• [Your task]: In the data below, find the line containing "white brick A4:B6", then set down that line and every later line up to and including the line containing "yellow brick C6", exactly.

*** Opening Provided records ***

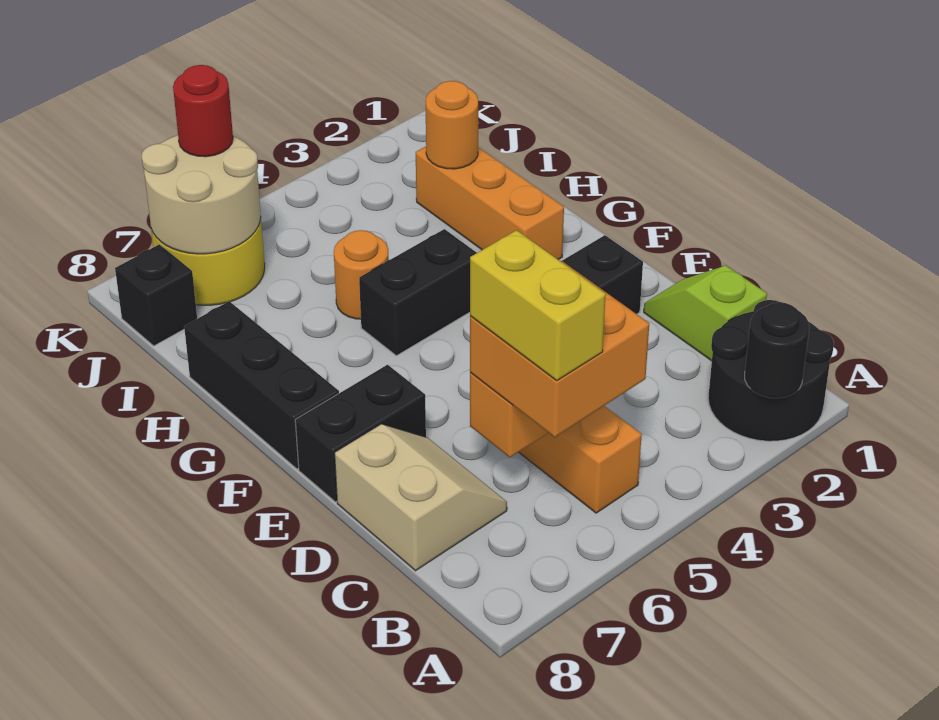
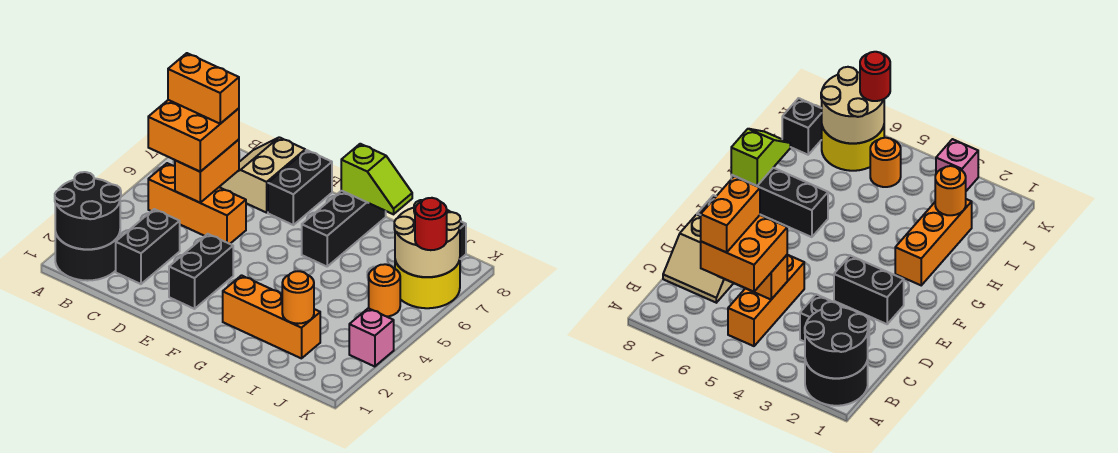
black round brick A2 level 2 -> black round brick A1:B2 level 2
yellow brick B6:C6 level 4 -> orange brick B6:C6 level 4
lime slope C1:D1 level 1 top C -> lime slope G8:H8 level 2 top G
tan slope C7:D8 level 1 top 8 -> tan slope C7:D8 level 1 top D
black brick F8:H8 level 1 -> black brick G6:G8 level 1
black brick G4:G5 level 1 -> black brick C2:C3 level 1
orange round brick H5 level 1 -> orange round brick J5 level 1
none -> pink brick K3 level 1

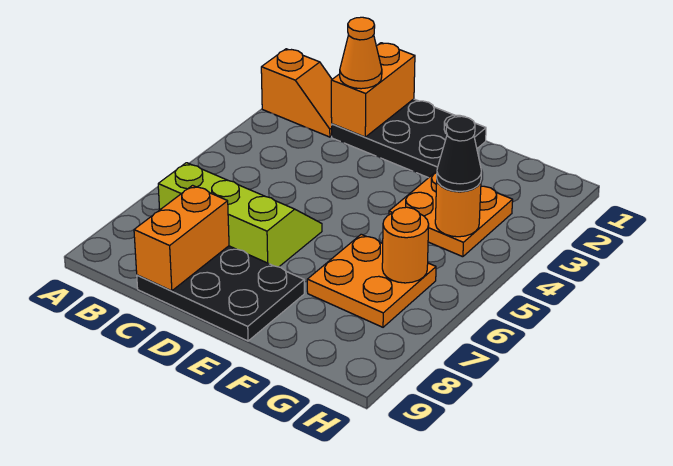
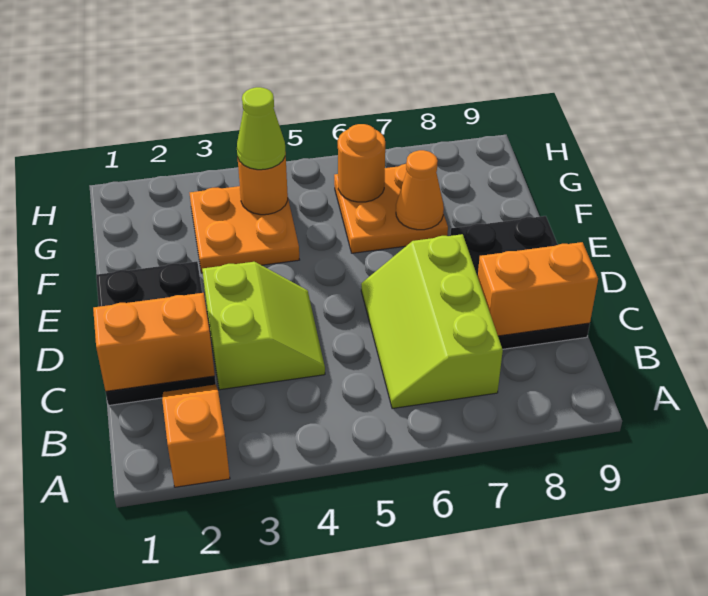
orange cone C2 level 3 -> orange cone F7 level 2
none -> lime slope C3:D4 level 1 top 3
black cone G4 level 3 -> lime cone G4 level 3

*** Closing Provided records ***
*** Opening Provided records ***

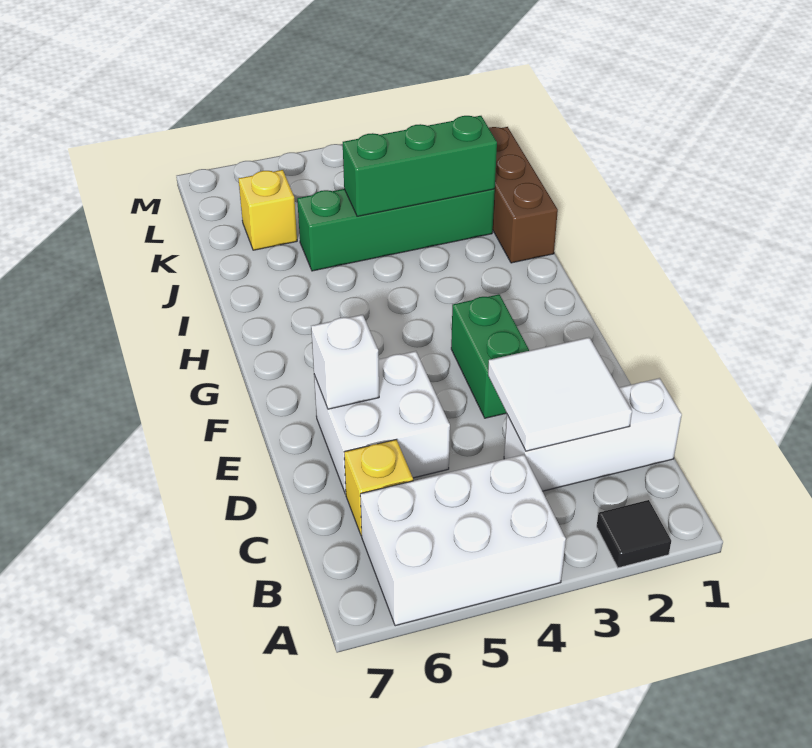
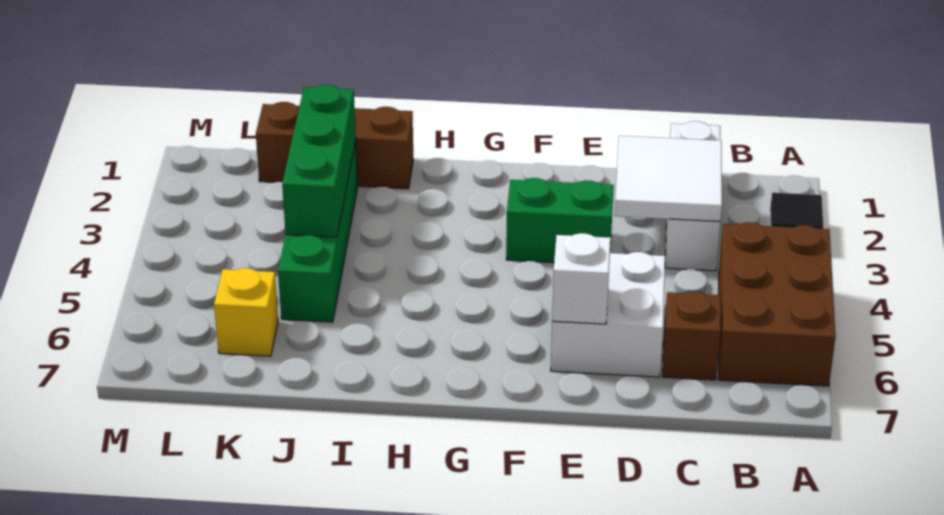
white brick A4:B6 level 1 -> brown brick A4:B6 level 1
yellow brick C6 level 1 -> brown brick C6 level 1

*** Closing Provided records ***

• [Finished task]:
white brick A4:B6 level 1 -> brown brick A4:B6 level 1
yellow brick C6 level 1 -> brown brick C6 level 1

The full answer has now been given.